▶ What needs to be done: The lines in the listing below are to be given again exactly, starting at the line holding "blue mouse: [132,377,193,433]" and ending at the line holding "blue bucket: none". Do not include pictures.

▶ Data in this exercise:
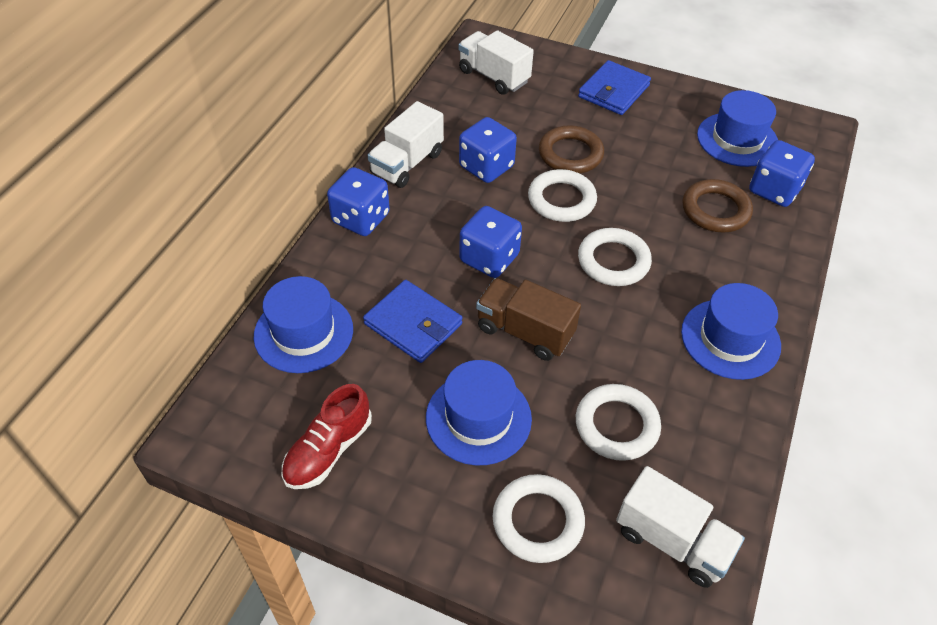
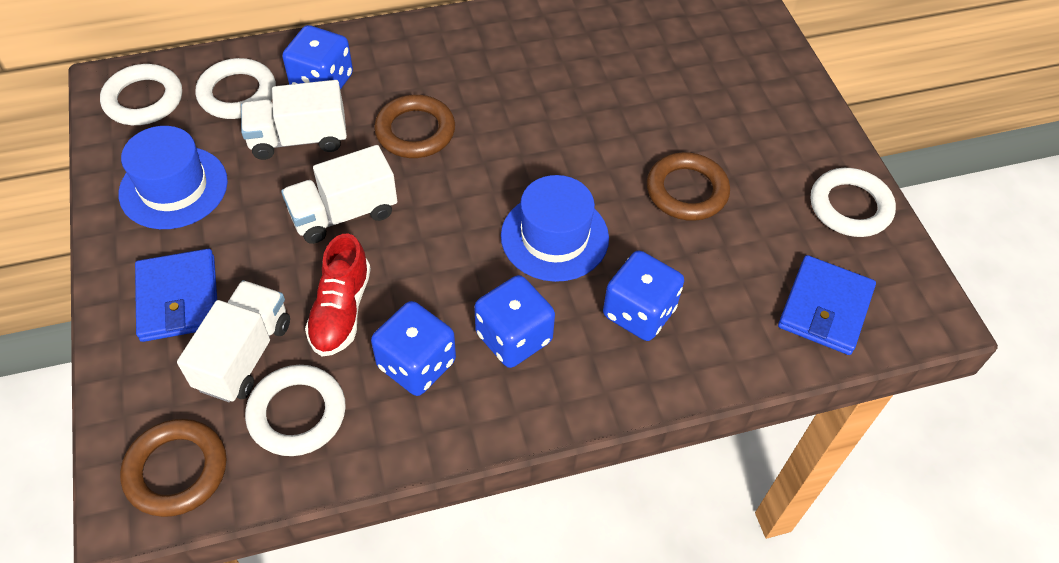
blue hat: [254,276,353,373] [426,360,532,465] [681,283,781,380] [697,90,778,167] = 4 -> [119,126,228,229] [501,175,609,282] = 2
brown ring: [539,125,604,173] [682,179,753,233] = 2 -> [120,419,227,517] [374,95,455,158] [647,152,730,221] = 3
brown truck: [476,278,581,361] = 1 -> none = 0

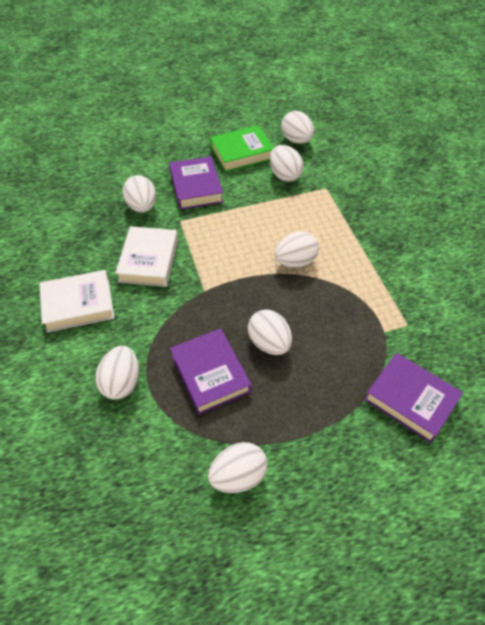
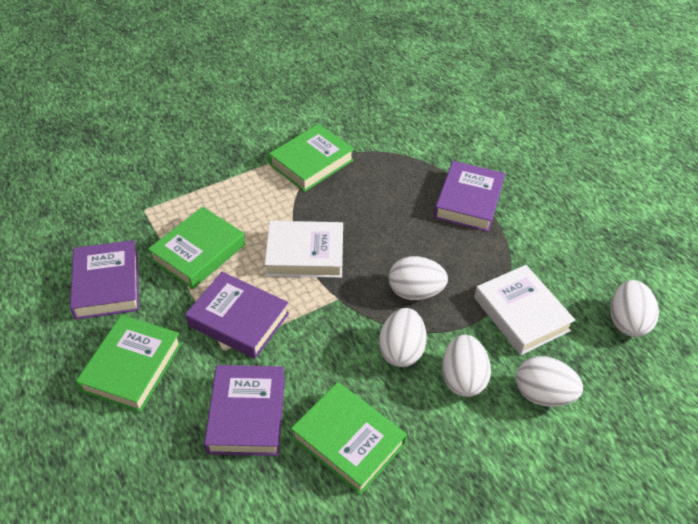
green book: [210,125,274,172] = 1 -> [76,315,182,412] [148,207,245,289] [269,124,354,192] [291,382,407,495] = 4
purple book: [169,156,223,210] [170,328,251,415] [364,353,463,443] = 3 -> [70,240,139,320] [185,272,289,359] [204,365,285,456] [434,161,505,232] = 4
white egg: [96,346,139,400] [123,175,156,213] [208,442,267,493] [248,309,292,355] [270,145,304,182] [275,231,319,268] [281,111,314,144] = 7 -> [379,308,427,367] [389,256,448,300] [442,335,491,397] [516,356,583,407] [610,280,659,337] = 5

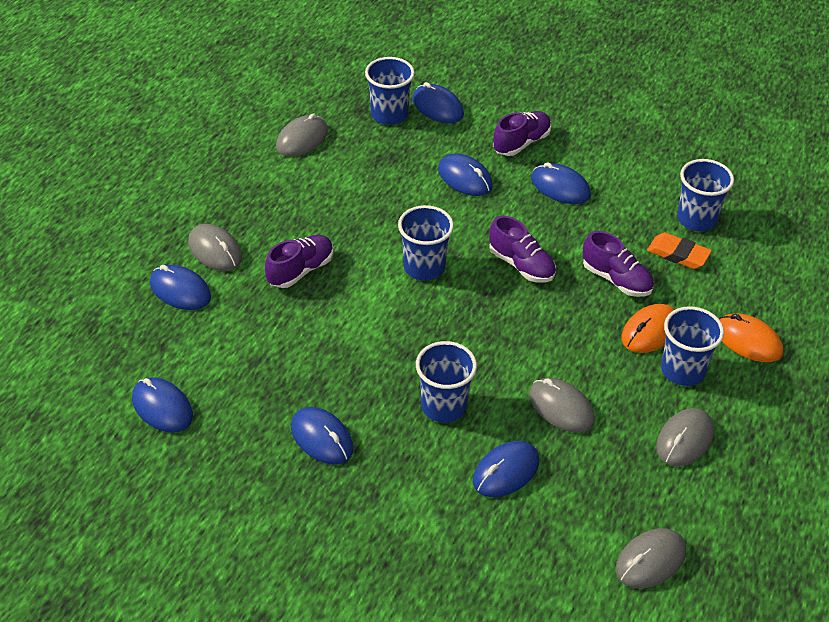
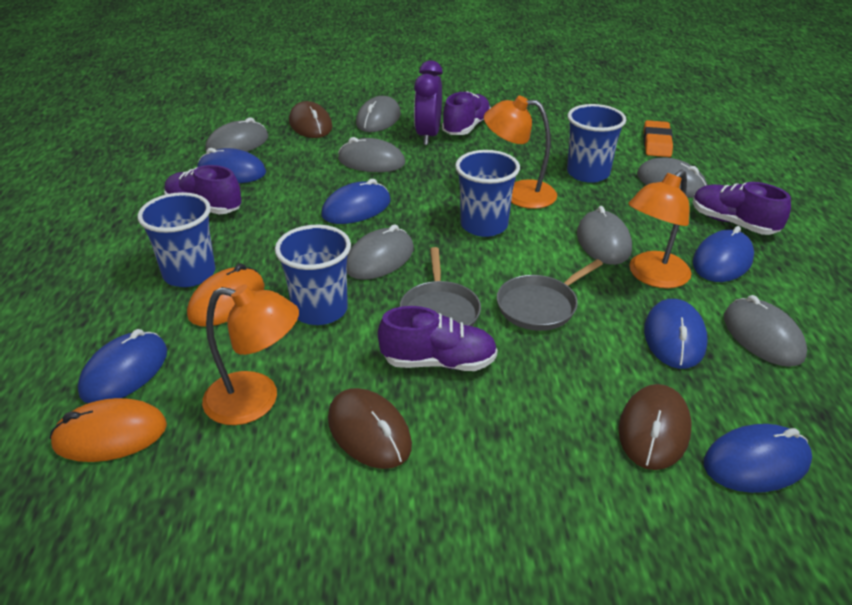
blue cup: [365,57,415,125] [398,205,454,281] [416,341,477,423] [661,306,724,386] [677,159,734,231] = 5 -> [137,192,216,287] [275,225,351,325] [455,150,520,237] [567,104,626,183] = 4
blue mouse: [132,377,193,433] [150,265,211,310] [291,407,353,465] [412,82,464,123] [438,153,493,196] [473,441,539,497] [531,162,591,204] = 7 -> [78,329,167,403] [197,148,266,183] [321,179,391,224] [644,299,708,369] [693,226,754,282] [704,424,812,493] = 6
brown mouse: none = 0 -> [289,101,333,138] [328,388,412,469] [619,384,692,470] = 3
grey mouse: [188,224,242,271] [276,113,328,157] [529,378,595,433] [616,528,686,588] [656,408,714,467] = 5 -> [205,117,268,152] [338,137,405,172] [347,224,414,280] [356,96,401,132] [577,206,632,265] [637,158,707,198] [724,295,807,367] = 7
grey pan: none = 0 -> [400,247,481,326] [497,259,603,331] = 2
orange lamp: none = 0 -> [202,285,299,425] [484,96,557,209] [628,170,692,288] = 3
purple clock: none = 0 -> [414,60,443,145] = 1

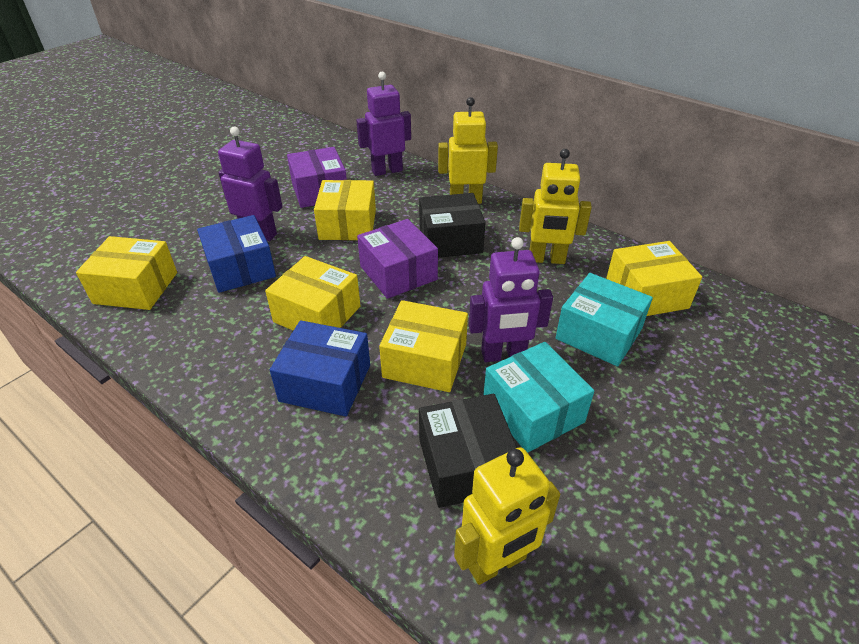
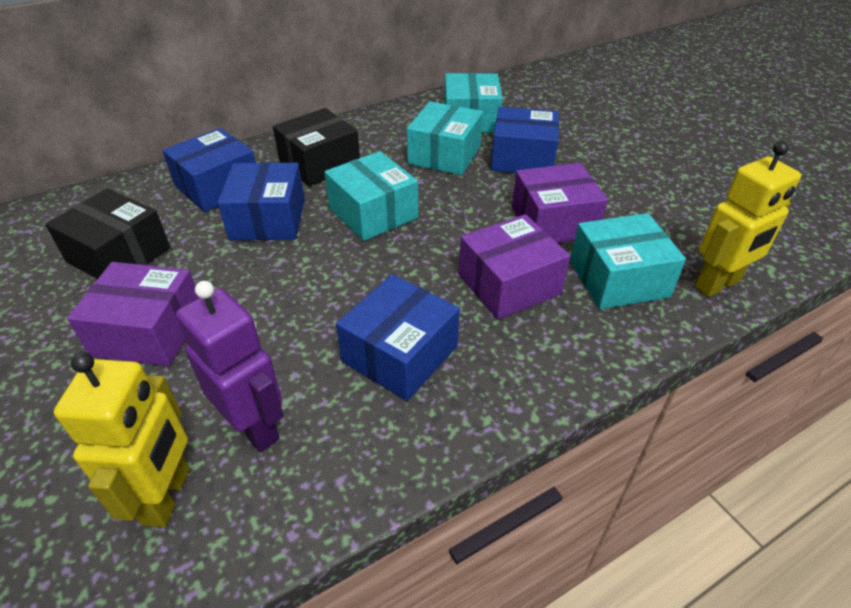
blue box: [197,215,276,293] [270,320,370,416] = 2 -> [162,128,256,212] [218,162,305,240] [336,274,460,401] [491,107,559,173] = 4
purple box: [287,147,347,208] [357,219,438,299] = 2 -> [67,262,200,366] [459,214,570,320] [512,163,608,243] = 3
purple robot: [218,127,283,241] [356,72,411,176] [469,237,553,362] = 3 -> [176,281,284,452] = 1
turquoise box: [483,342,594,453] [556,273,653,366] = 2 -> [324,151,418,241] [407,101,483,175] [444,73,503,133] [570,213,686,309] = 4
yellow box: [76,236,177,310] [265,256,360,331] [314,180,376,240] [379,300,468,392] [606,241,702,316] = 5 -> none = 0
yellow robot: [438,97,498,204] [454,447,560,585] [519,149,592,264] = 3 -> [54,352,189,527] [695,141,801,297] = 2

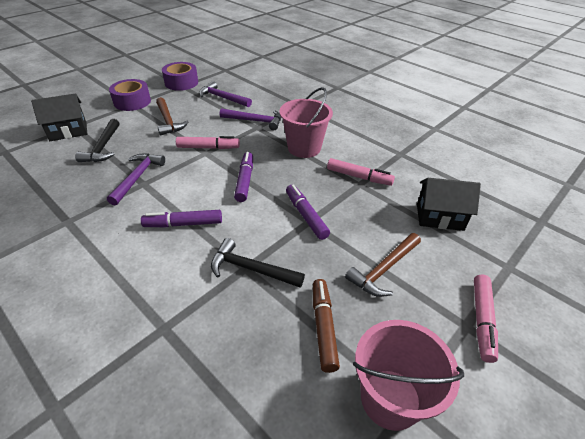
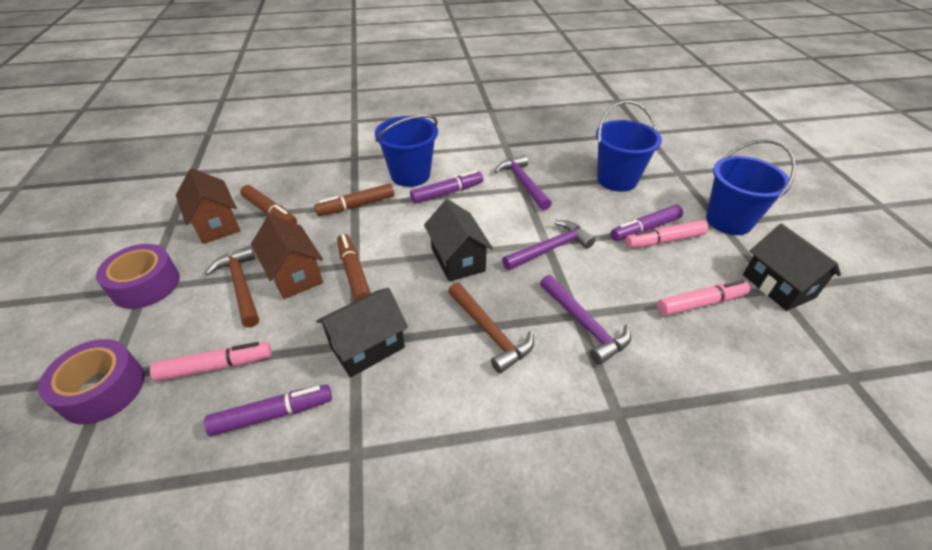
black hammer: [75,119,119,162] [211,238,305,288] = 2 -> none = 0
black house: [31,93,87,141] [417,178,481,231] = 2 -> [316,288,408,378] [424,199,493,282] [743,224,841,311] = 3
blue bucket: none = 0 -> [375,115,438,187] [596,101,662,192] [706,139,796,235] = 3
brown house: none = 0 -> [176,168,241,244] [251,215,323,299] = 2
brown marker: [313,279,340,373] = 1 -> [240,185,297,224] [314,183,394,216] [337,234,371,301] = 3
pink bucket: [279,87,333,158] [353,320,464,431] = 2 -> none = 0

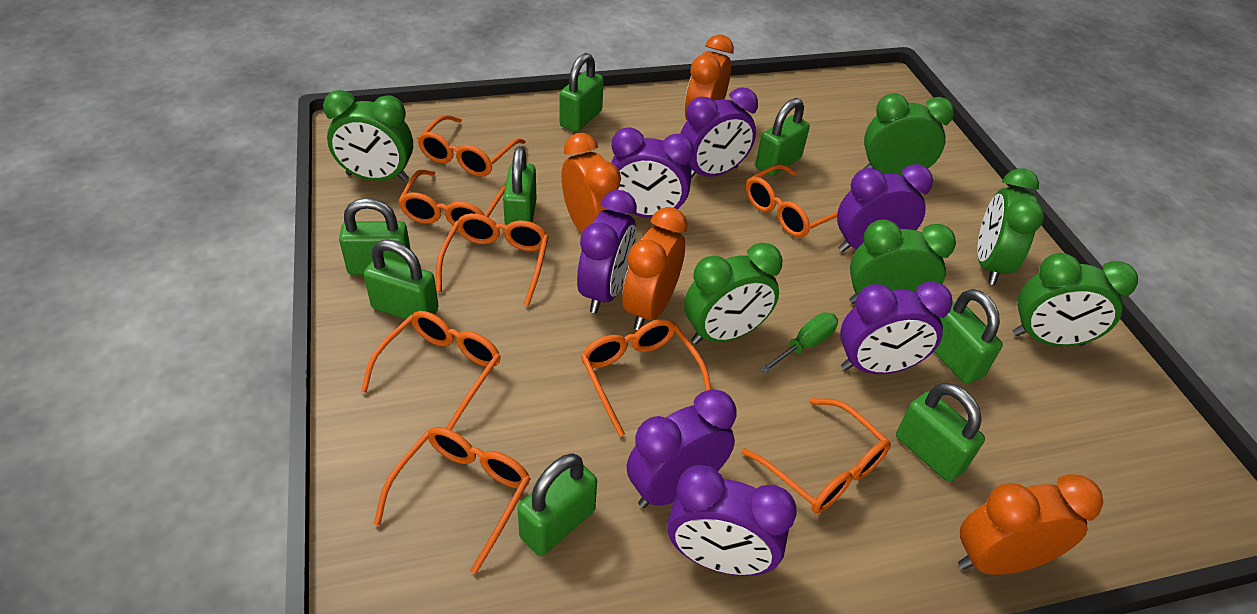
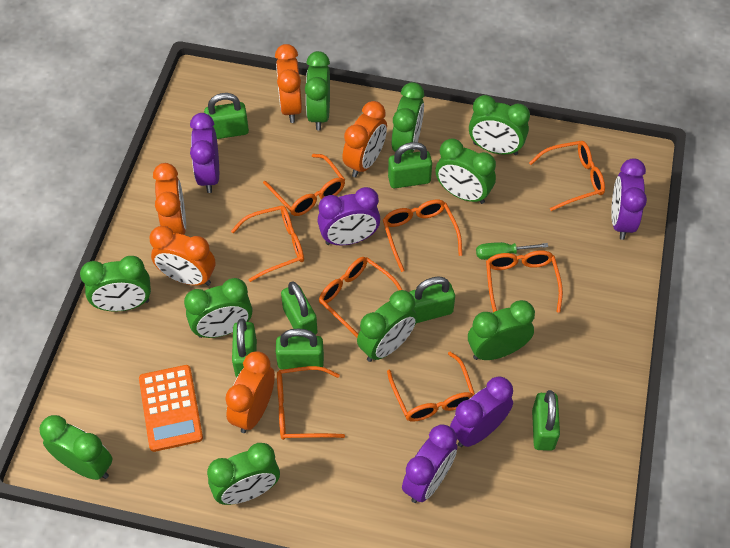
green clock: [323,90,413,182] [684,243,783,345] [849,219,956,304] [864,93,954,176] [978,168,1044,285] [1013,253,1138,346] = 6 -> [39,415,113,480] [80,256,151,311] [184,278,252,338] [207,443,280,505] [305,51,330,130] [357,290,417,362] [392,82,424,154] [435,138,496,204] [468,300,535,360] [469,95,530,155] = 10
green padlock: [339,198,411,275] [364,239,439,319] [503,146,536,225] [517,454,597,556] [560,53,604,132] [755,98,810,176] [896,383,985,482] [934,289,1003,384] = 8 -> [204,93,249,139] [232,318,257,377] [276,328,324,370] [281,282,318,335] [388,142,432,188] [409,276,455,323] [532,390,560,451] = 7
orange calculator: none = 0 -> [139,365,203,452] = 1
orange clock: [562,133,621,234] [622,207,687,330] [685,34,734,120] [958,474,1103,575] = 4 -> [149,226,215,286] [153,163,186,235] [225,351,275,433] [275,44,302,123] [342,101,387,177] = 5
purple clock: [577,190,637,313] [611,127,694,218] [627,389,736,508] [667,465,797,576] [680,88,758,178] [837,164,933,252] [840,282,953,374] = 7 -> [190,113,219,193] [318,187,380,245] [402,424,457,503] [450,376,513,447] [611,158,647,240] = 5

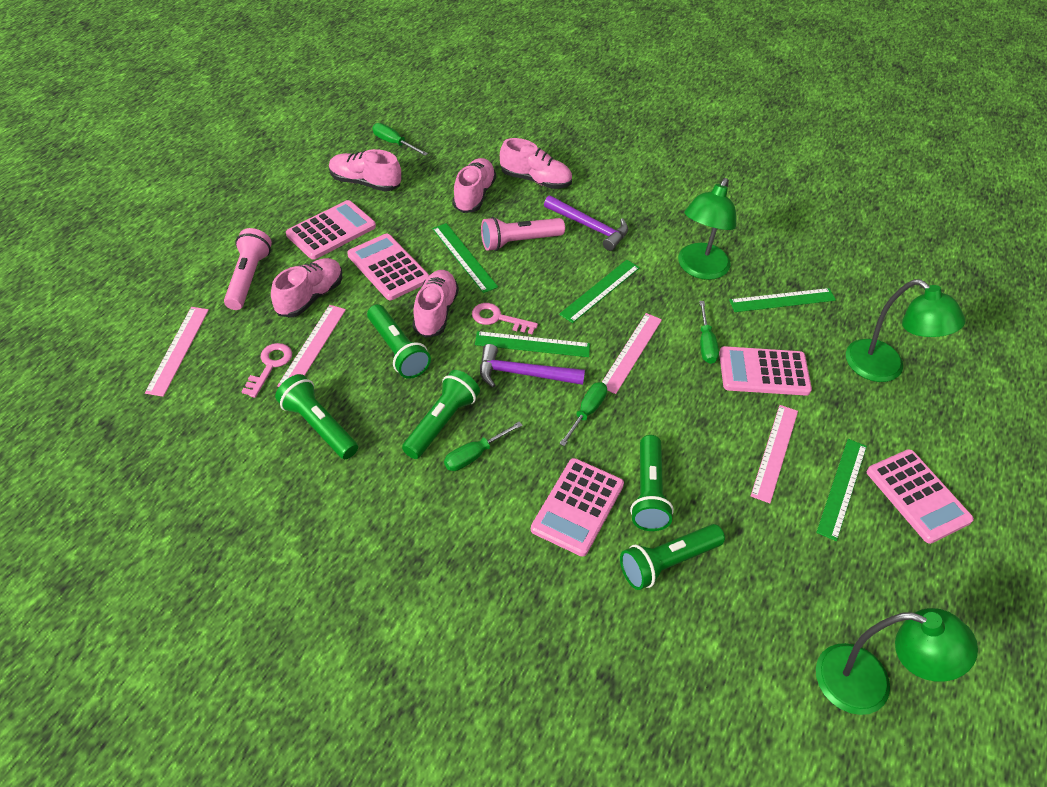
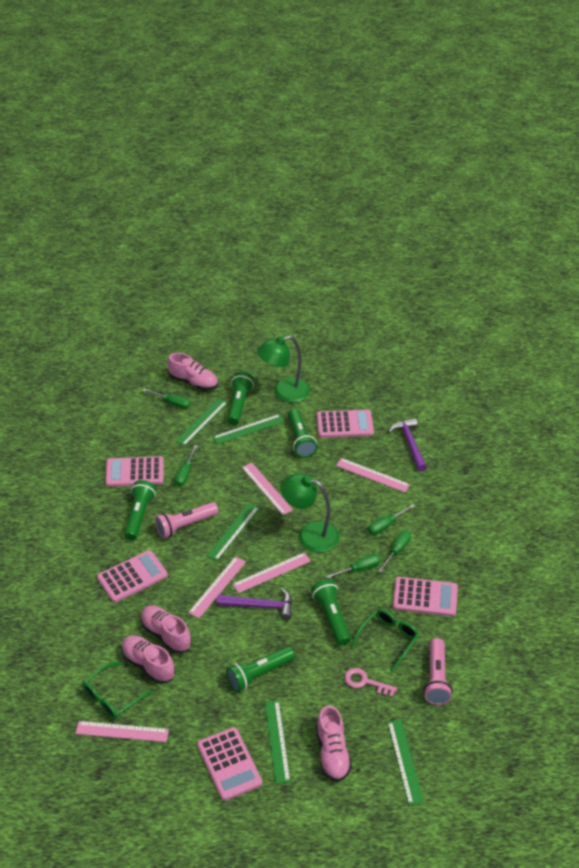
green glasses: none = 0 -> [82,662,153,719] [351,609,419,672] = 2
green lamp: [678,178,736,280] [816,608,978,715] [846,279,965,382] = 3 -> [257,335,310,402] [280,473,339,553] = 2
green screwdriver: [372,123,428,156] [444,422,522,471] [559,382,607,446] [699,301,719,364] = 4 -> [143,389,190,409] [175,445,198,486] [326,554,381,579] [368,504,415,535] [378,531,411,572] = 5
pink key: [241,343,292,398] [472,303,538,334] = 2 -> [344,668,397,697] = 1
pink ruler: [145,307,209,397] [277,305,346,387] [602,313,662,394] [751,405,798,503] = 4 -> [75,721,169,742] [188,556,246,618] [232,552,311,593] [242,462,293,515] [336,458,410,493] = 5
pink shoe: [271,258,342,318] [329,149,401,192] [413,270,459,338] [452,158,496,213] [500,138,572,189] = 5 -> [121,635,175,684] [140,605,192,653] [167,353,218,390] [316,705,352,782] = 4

▶ Task result:
blue mouse: [132,377,193,433] [150,265,211,310] [291,407,353,465] [412,82,464,123] [438,153,493,196] [473,441,539,497] [531,162,591,204] = 7 -> [78,329,167,403] [197,148,266,183] [321,179,391,224] [644,299,708,369] [693,226,754,282] [704,424,812,493] = 6
brown mouse: none = 0 -> [289,101,333,138] [328,388,412,469] [619,384,692,470] = 3
grey mouse: [188,224,242,271] [276,113,328,157] [529,378,595,433] [616,528,686,588] [656,408,714,467] = 5 -> [205,117,268,152] [338,137,405,172] [347,224,414,280] [356,96,401,132] [577,206,632,265] [637,158,707,198] [724,295,807,367] = 7
grey pan: none = 0 -> [400,247,481,326] [497,259,603,331] = 2
orange lamp: none = 0 -> [202,285,299,425] [484,96,557,209] [628,170,692,288] = 3
purple clock: none = 0 -> [414,60,443,145] = 1

blue box: [197,215,276,293] [270,320,370,416] = 2 -> [162,128,256,212] [218,162,305,240] [336,274,460,401] [491,107,559,173] = 4
purple box: [287,147,347,208] [357,219,438,299] = 2 -> [67,262,200,366] [459,214,570,320] [512,163,608,243] = 3
purple robot: [218,127,283,241] [356,72,411,176] [469,237,553,362] = 3 -> [176,281,284,452] = 1
turquoise box: [483,342,594,453] [556,273,653,366] = 2 -> [324,151,418,241] [407,101,483,175] [444,73,503,133] [570,213,686,309] = 4
yellow box: [76,236,177,310] [265,256,360,331] [314,180,376,240] [379,300,468,392] [606,241,702,316] = 5 -> none = 0
yellow robot: [438,97,498,204] [454,447,560,585] [519,149,592,264] = 3 -> [54,352,189,527] [695,141,801,297] = 2

black hammer: [75,119,119,162] [211,238,305,288] = 2 -> none = 0
black house: [31,93,87,141] [417,178,481,231] = 2 -> [316,288,408,378] [424,199,493,282] [743,224,841,311] = 3
blue bucket: none = 0 -> [375,115,438,187] [596,101,662,192] [706,139,796,235] = 3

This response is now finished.